Assignment: Please set down exactly the lines of the listing below from the line containing "purple cube: 2 -> 3" through the line containing "turquoise truck: 1 -> 0", both lines included, leaving out all other lines.

The input:
______

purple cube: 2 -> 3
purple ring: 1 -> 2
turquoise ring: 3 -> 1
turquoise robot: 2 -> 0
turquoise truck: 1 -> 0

______

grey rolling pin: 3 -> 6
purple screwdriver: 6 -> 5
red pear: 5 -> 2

______

Task answer:
purple cube: 2 -> 3
purple ring: 1 -> 2
turquoise ring: 3 -> 1
turquoise robot: 2 -> 0
turquoise truck: 1 -> 0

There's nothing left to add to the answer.